**AVAILABLE DATA:**
· · · ·
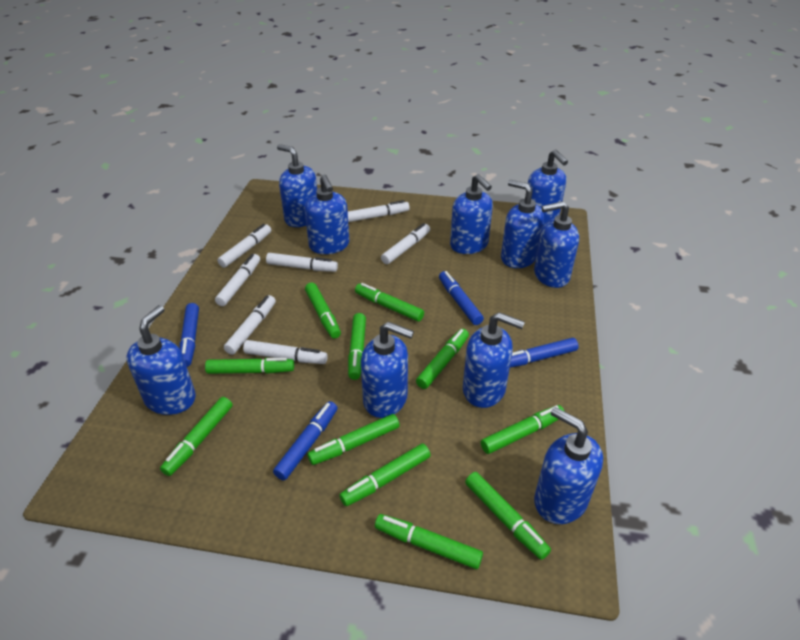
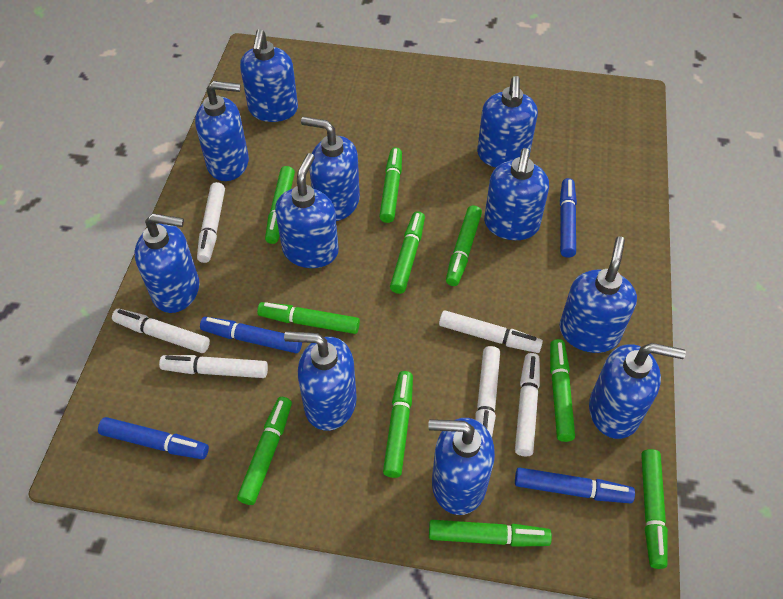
blue soap dispenser: 10 -> 11
green marker: 11 -> 10
white marker: 7 -> 6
· · · ·
**TASK INSTRUCTIONS:** Copy out all the data exactly; skip the pictures.

**RESPONSE TO THE TASK:**
blue soap dispenser: 10 -> 11
green marker: 11 -> 10
white marker: 7 -> 6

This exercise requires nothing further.